Segment Start: Dataset content
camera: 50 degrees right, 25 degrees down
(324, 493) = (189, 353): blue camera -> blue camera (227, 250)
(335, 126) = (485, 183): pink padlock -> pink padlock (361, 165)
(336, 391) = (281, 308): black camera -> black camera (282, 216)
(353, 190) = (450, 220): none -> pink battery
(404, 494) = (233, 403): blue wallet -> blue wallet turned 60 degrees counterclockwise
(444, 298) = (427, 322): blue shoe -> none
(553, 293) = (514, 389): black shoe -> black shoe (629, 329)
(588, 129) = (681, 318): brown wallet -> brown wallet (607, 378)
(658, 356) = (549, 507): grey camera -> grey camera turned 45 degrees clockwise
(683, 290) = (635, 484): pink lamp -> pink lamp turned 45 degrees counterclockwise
Segment End: Dataset content
Segment Start: Dataset content
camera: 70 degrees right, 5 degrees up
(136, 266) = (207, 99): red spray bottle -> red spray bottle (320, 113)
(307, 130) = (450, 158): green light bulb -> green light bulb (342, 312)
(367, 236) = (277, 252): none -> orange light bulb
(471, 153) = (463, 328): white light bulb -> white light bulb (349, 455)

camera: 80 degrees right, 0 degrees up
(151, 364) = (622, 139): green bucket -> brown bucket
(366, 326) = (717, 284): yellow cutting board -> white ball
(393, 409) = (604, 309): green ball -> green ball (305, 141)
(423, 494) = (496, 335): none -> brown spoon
Segment End: Dataset content
**What to do**
Copy out each line of the data above, exactly, if it lies between the line holding "(553, 293) = (514, 389): black" and the line holding "(683, 290) = (635, 484): pink", inclusive; copy no other line.

**Response box**
(553, 293) = (514, 389): black shoe -> black shoe (629, 329)
(588, 129) = (681, 318): brown wallet -> brown wallet (607, 378)
(658, 356) = (549, 507): grey camera -> grey camera turned 45 degrees clockwise
(683, 290) = (635, 484): pink lamp -> pink lamp turned 45 degrees counterclockwise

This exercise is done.